- THE TASK: Count the lines in the entries that contain the word "action". Give only the number.
- - -
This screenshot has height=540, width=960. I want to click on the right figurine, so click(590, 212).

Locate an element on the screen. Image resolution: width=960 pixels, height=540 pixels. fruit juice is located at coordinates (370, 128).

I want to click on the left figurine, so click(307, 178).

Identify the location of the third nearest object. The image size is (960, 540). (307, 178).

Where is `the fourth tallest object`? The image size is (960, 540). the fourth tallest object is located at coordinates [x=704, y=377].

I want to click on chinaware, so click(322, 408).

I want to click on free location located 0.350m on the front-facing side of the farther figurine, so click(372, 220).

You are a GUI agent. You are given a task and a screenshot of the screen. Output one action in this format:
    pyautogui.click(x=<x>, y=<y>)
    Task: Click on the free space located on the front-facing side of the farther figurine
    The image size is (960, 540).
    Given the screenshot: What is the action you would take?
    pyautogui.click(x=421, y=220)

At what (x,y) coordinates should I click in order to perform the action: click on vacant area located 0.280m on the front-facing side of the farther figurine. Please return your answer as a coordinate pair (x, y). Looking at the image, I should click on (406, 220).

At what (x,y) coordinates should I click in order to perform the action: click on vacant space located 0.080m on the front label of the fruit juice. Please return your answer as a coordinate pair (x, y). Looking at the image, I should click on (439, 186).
- - -
- ANSWER TO THIS PROBLEM: 4